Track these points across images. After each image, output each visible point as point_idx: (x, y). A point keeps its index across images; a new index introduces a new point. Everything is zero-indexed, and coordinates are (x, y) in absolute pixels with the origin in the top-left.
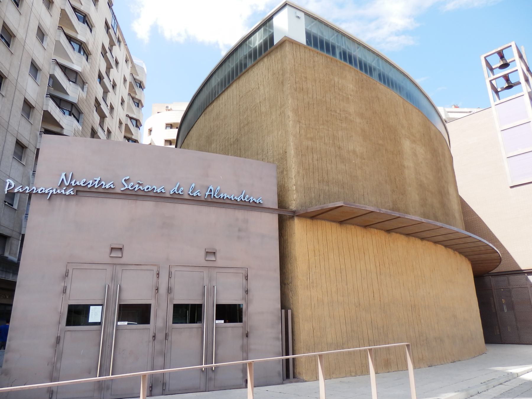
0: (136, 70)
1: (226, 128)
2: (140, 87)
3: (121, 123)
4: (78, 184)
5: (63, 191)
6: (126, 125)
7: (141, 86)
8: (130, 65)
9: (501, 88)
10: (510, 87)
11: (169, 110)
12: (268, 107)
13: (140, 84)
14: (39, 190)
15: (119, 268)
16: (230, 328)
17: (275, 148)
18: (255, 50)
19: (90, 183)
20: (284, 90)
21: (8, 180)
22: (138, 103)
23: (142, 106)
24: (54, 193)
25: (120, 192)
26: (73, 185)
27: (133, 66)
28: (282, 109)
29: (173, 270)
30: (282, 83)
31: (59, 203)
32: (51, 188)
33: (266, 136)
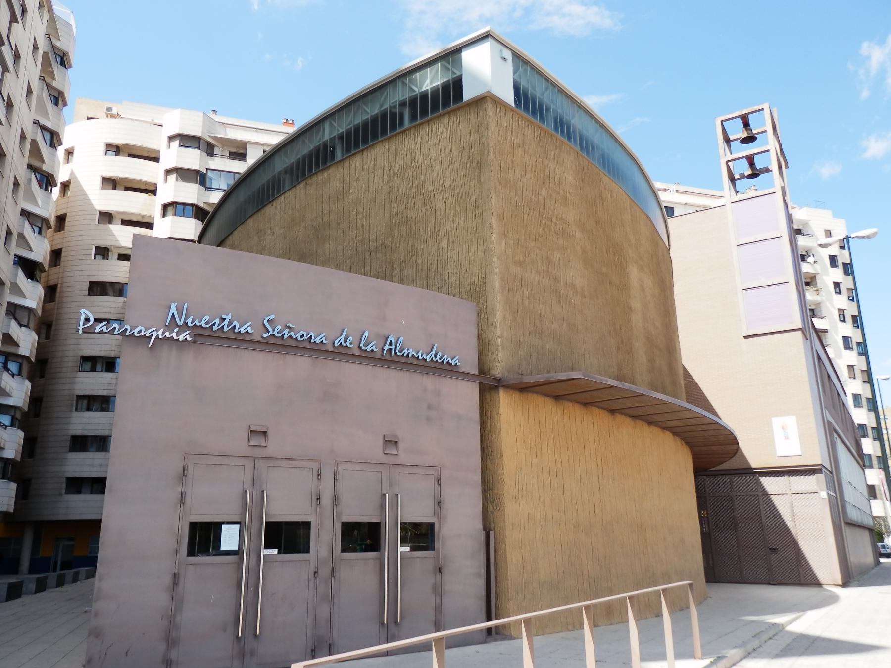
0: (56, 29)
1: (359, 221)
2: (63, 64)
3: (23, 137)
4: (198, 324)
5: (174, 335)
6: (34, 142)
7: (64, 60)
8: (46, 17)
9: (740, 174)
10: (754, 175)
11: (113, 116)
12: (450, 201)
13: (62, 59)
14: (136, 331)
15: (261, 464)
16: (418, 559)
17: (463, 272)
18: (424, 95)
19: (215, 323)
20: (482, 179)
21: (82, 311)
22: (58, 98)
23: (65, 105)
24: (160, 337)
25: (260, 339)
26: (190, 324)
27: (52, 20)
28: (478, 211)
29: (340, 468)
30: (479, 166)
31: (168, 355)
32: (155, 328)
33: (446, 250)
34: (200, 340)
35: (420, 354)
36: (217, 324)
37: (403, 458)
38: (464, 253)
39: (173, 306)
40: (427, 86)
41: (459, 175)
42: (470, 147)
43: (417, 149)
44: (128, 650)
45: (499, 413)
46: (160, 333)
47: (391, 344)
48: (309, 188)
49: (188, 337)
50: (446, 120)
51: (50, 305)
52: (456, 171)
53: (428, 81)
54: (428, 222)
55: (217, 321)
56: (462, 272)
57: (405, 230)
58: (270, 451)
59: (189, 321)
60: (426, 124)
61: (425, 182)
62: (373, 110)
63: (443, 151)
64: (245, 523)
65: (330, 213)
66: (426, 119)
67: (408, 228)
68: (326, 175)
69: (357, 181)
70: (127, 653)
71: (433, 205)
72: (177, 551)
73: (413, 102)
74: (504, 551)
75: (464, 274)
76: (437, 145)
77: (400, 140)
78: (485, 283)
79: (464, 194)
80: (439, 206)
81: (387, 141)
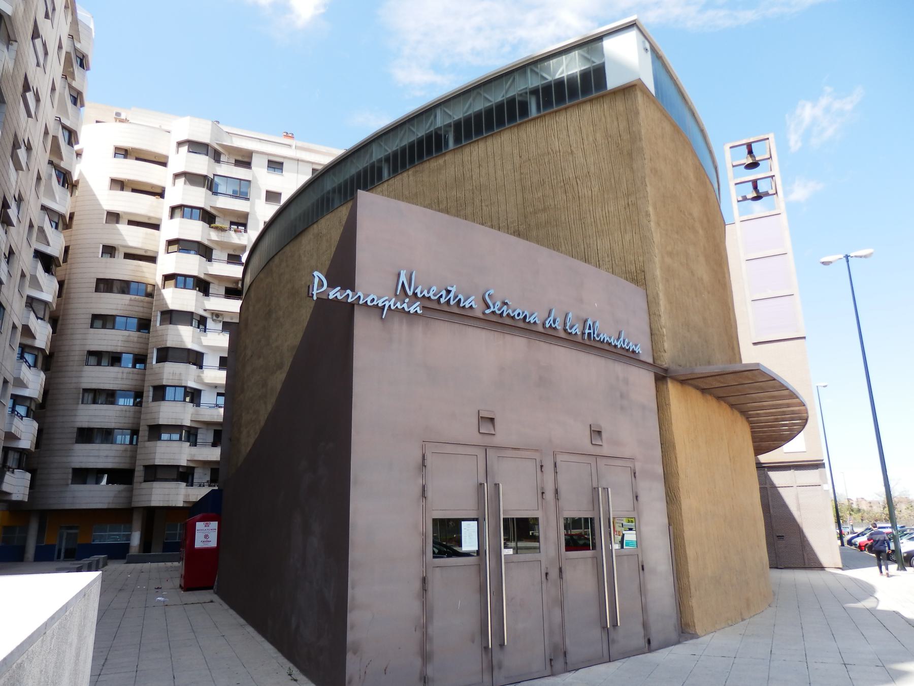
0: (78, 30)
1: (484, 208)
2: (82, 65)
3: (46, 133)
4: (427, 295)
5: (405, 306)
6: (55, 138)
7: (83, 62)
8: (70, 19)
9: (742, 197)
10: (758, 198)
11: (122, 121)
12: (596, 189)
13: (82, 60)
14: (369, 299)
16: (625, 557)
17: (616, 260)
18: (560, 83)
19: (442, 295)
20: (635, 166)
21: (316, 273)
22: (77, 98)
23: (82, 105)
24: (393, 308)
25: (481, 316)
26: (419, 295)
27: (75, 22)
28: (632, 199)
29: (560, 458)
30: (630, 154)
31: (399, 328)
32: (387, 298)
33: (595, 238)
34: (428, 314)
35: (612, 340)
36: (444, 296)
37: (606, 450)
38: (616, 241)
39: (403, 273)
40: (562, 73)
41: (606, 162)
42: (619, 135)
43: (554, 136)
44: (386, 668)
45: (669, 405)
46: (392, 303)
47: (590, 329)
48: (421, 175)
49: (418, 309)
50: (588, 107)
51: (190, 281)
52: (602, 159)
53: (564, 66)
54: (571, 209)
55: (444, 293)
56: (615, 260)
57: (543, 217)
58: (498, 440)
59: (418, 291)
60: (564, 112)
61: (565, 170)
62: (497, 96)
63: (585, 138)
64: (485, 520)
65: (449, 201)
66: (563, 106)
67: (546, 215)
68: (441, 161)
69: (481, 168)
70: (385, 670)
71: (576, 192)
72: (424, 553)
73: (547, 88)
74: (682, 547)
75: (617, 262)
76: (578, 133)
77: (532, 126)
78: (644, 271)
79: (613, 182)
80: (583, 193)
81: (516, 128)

* * *

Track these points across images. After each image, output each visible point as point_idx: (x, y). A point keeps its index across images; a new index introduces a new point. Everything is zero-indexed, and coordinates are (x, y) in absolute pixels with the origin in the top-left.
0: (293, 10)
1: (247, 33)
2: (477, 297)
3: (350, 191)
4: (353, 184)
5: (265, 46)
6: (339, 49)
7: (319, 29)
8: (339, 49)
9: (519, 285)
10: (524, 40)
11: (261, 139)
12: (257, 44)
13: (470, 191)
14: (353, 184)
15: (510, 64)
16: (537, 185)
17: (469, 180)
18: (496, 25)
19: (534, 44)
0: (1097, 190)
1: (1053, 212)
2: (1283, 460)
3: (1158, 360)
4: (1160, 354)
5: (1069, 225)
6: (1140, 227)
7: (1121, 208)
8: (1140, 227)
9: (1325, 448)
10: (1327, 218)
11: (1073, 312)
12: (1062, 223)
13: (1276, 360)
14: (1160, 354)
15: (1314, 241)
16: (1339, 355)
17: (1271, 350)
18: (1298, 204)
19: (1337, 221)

Da svolgere:
Ricopia senza alcuna modifica tutte le righe dei dati, da quella che contiene "34: (200, 340)" giù fino a quella che contiene "50: (446, 120)", includendo entrambe.

Risposta:
34: (200, 340)
35: (420, 354)
36: (217, 324)
37: (403, 458)
38: (464, 253)
39: (173, 306)
40: (427, 86)
41: (459, 175)
42: (470, 147)
43: (417, 149)
44: (128, 650)
45: (499, 413)
46: (160, 333)
47: (391, 344)
48: (309, 188)
49: (188, 337)
50: (446, 120)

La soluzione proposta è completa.